DATA RECORDS below:
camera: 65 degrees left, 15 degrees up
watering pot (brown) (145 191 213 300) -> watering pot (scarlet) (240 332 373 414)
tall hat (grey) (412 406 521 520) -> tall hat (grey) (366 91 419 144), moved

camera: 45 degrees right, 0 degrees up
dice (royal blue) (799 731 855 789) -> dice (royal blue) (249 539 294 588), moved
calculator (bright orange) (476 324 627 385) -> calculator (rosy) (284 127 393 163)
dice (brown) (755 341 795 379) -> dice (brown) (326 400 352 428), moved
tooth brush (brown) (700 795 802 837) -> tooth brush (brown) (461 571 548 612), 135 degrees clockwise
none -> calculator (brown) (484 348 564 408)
End of DATA RECORDS.
DATA RECORDS below:
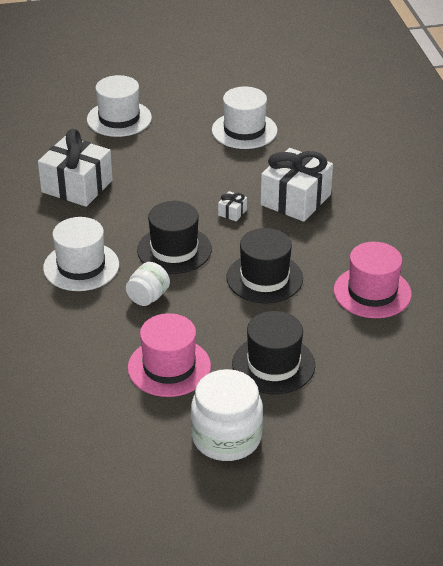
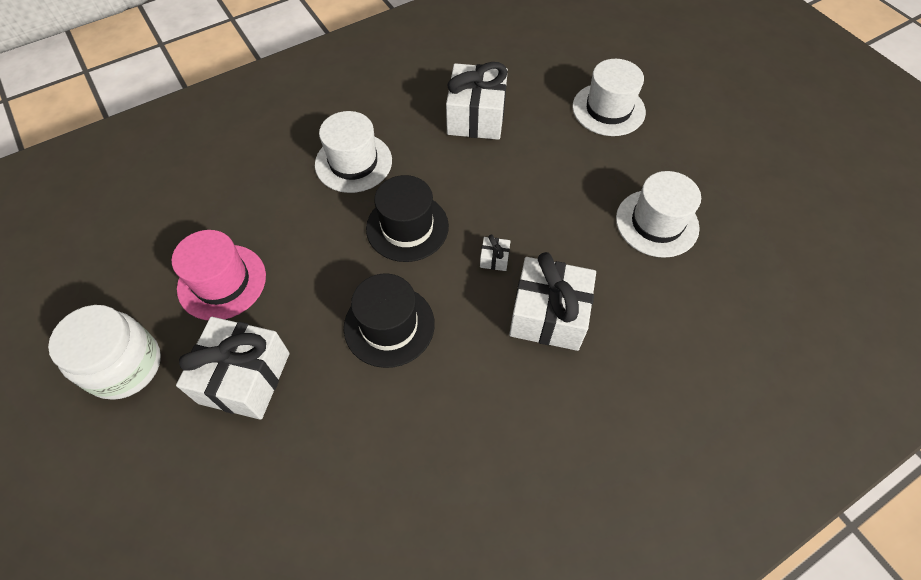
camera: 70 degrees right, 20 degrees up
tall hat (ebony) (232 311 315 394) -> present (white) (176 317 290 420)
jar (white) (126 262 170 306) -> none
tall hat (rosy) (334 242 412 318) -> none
End of DATA RECORDS.
DATA RECORDS below:
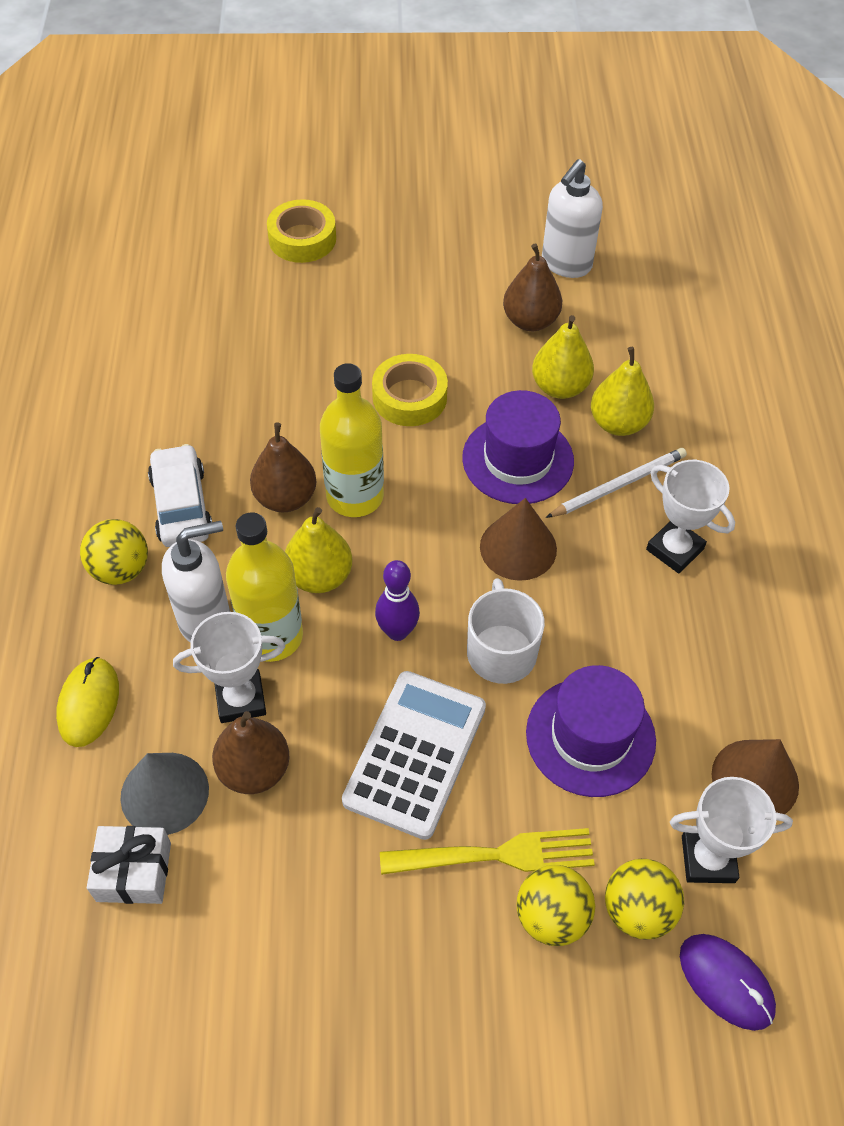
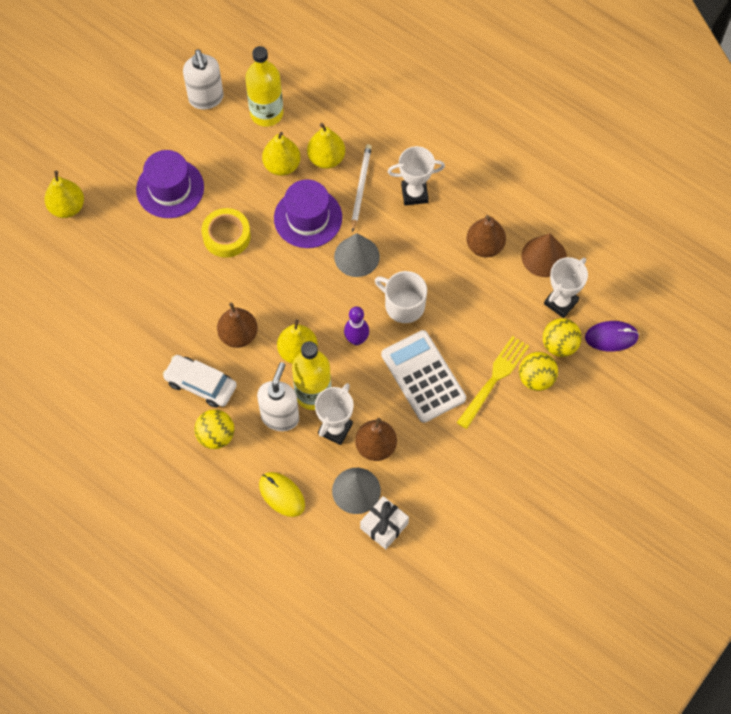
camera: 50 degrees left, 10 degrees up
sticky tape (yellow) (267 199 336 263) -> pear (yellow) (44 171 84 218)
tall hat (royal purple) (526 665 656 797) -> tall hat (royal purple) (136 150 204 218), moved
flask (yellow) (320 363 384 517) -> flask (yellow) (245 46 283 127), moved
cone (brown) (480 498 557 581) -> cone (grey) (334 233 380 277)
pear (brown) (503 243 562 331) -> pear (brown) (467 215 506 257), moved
End of DATA RECORDS.
- **TRY IT**: Print, without alteration, only the lines above between the one holding "camera: 65 degrees left, 15 degrees up" and the one holding "watering pot (brown)", inclusive.

- **TASK RESULT**:
camera: 65 degrees left, 15 degrees up
watering pot (brown) (145 191 213 300) -> watering pot (scarlet) (240 332 373 414)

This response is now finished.